====== Materials provided ======
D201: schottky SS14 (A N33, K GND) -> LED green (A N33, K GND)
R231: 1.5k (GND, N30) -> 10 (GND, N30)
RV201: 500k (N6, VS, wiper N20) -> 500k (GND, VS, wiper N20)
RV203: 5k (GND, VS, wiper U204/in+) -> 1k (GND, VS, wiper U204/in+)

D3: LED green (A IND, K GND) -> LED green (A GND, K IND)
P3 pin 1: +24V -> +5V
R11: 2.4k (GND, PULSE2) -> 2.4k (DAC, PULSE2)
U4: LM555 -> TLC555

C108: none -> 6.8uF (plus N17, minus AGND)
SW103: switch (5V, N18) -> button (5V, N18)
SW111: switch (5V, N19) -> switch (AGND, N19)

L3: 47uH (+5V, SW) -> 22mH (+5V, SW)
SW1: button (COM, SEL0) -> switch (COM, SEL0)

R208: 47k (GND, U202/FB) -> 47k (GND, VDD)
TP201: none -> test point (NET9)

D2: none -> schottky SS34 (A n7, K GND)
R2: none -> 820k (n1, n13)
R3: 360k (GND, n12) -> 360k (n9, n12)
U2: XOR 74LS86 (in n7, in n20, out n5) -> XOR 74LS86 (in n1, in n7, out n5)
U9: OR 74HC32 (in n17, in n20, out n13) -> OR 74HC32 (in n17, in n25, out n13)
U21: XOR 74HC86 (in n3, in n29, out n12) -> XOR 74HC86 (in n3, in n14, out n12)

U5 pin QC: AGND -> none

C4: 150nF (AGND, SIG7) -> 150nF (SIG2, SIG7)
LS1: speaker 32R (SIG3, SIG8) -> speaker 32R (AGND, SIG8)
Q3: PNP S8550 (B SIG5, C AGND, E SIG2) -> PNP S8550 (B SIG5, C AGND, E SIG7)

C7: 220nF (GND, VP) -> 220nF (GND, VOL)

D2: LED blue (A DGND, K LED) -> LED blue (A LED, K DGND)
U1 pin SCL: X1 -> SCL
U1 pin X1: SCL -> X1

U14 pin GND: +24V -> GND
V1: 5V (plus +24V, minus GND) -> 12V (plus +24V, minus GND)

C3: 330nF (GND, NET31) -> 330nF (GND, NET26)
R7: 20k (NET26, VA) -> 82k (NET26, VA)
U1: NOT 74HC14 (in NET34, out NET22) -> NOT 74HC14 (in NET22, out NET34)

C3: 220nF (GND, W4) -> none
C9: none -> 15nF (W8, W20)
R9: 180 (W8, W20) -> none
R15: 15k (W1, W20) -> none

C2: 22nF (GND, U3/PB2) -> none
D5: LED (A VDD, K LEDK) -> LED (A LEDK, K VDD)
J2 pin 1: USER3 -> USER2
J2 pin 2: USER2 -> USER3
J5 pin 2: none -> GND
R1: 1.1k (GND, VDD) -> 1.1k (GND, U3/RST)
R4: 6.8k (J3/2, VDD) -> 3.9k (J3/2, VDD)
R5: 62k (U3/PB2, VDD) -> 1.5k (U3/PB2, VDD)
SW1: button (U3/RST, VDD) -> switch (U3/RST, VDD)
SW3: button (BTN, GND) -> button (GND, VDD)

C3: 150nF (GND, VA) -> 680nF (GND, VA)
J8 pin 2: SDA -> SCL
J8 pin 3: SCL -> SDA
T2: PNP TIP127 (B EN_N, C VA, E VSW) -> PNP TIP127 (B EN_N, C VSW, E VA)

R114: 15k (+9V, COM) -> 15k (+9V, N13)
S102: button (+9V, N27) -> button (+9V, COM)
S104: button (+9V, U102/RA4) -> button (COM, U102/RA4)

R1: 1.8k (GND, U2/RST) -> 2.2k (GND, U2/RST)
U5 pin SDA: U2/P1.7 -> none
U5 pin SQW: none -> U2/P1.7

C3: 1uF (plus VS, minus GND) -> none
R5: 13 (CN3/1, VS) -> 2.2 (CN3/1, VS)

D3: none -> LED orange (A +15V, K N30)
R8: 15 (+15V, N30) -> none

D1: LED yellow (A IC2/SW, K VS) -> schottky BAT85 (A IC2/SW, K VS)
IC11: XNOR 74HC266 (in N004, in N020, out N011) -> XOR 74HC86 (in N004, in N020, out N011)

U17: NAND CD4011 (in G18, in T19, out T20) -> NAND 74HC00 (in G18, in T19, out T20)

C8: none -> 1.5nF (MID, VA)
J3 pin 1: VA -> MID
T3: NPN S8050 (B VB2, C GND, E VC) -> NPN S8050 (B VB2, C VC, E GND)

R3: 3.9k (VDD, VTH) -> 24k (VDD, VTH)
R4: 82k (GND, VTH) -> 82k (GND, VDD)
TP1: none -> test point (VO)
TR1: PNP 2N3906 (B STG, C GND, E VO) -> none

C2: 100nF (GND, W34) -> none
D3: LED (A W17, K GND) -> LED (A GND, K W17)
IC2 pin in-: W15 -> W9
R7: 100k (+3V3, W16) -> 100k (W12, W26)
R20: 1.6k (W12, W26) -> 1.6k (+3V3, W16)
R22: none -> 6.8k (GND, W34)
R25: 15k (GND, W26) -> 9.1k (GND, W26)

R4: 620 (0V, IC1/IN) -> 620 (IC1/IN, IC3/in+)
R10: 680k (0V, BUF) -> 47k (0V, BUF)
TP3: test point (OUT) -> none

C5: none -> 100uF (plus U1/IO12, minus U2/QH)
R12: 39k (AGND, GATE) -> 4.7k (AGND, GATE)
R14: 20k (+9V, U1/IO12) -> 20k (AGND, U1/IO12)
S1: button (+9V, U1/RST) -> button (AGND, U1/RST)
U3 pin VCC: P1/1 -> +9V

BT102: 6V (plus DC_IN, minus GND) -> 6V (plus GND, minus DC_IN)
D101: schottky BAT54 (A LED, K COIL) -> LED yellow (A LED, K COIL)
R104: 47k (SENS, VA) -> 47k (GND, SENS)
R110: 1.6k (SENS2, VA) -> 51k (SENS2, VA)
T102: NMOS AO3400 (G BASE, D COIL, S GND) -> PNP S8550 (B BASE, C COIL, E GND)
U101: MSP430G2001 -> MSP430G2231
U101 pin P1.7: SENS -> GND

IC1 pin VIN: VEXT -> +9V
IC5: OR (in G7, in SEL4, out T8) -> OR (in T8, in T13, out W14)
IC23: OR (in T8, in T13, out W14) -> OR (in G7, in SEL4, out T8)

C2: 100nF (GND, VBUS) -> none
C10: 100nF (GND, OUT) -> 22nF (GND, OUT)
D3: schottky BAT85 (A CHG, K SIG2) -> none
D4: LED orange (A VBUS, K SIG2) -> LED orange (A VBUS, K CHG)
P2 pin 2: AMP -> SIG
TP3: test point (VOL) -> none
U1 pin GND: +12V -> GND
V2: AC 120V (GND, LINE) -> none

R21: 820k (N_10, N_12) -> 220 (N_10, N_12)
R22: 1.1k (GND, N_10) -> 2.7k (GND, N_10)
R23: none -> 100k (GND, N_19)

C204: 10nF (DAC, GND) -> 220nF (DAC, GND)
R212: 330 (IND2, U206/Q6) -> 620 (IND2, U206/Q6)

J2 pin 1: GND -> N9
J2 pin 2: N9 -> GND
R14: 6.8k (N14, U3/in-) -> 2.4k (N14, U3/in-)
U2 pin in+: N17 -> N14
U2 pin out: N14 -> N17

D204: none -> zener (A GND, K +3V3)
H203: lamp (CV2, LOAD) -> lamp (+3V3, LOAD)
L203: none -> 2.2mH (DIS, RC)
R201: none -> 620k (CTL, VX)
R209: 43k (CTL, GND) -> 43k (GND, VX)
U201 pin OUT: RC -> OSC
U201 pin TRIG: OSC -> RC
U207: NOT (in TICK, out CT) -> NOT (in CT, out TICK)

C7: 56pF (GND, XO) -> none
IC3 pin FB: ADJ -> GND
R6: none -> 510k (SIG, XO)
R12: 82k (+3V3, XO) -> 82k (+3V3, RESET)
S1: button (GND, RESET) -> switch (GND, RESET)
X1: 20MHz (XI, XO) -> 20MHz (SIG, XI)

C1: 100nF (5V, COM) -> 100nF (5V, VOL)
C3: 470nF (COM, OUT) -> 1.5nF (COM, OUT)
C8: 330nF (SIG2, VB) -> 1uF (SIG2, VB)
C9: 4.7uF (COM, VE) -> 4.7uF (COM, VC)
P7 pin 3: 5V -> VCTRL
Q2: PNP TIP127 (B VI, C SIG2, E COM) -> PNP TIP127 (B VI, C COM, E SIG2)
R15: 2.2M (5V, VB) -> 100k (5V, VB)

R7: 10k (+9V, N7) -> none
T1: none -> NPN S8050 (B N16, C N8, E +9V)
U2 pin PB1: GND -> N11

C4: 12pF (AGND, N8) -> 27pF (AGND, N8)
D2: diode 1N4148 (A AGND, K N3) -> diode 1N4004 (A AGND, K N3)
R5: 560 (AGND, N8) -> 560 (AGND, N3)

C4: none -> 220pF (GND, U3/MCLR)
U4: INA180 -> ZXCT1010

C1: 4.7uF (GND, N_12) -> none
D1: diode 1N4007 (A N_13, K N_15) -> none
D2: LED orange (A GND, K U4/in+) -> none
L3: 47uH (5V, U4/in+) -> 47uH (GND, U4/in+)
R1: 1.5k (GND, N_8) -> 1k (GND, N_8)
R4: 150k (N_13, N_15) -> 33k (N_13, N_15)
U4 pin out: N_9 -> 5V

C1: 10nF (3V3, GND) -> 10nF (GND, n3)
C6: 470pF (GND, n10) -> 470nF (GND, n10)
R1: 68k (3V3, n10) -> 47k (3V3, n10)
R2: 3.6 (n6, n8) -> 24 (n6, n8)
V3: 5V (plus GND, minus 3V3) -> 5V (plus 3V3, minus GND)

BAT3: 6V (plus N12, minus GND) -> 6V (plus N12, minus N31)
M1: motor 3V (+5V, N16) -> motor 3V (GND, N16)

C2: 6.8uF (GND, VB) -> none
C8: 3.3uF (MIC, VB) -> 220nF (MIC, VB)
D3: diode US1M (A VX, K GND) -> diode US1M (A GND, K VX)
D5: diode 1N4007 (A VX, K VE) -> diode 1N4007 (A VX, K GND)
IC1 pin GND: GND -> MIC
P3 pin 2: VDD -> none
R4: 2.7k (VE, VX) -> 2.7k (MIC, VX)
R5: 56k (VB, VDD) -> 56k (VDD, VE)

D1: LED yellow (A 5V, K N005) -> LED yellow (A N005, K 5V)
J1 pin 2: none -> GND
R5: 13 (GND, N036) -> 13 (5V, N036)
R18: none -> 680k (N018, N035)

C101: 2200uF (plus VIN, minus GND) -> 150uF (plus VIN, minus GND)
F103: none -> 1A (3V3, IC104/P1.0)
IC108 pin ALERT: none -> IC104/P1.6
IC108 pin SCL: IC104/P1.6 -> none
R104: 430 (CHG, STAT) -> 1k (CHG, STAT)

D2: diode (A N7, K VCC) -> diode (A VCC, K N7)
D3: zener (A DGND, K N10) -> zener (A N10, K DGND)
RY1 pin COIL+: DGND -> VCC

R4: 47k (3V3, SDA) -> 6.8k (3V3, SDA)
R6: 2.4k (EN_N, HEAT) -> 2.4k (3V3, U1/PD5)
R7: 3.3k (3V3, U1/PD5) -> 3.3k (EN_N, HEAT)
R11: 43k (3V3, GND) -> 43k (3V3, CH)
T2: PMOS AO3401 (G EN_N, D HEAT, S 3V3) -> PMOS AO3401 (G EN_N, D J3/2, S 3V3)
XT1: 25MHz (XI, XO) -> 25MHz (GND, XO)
======
Reproduce exactly the lines of the records above from the one with "U1 pin GND: +12V -> GND" to the one with "S1: button (GND, RESET)", both included, and leave out everything else.

U1 pin GND: +12V -> GND
V2: AC 120V (GND, LINE) -> none

R21: 820k (N_10, N_12) -> 220 (N_10, N_12)
R22: 1.1k (GND, N_10) -> 2.7k (GND, N_10)
R23: none -> 100k (GND, N_19)

C204: 10nF (DAC, GND) -> 220nF (DAC, GND)
R212: 330 (IND2, U206/Q6) -> 620 (IND2, U206/Q6)

J2 pin 1: GND -> N9
J2 pin 2: N9 -> GND
R14: 6.8k (N14, U3/in-) -> 2.4k (N14, U3/in-)
U2 pin in+: N17 -> N14
U2 pin out: N14 -> N17

D204: none -> zener (A GND, K +3V3)
H203: lamp (CV2, LOAD) -> lamp (+3V3, LOAD)
L203: none -> 2.2mH (DIS, RC)
R201: none -> 620k (CTL, VX)
R209: 43k (CTL, GND) -> 43k (GND, VX)
U201 pin OUT: RC -> OSC
U201 pin TRIG: OSC -> RC
U207: NOT (in TICK, out CT) -> NOT (in CT, out TICK)

C7: 56pF (GND, XO) -> none
IC3 pin FB: ADJ -> GND
R6: none -> 510k (SIG, XO)
R12: 82k (+3V3, XO) -> 82k (+3V3, RESET)
S1: button (GND, RESET) -> switch (GND, RESET)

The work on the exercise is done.